RAW DATA
########################################
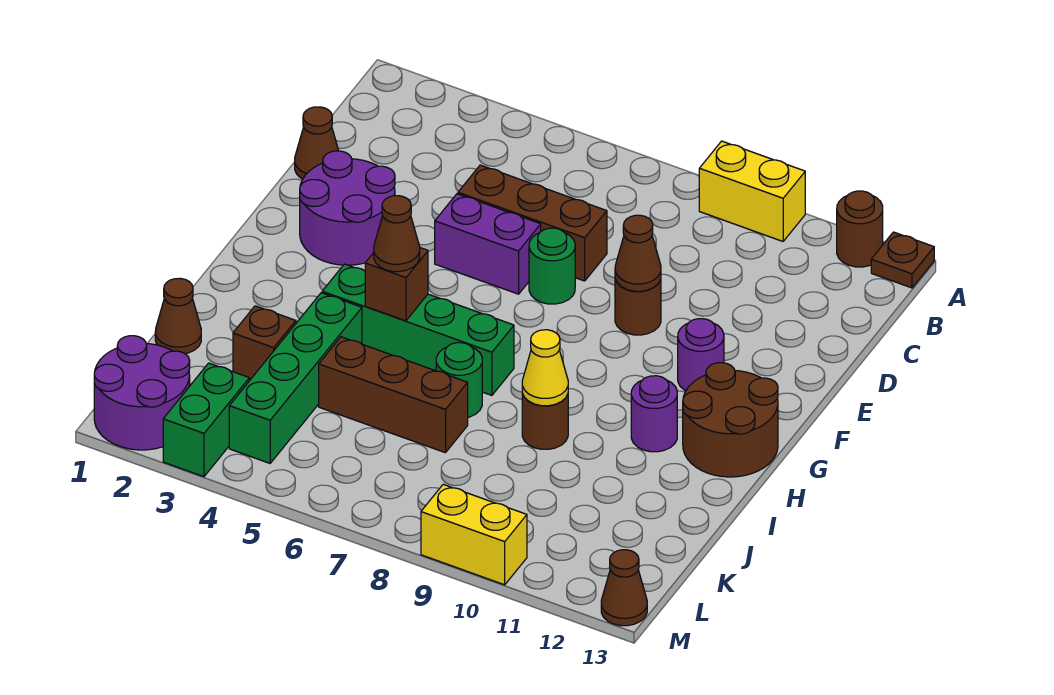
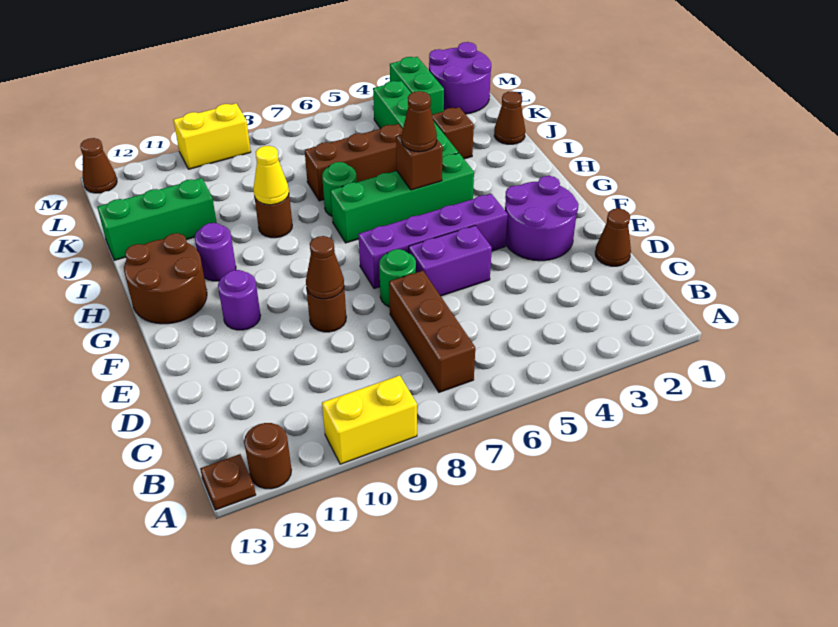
brown brick D5:D7 level 1 -> brown brick B7:D7 level 1
none -> purple brick F4:F7 level 1
none -> green brick J11:J13 level 1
########################################
EXERCISE
Write the listing out in full, exactly; no images.

TASK RESULT
brown brick D5:D7 level 1 -> brown brick B7:D7 level 1
none -> purple brick F4:F7 level 1
none -> green brick J11:J13 level 1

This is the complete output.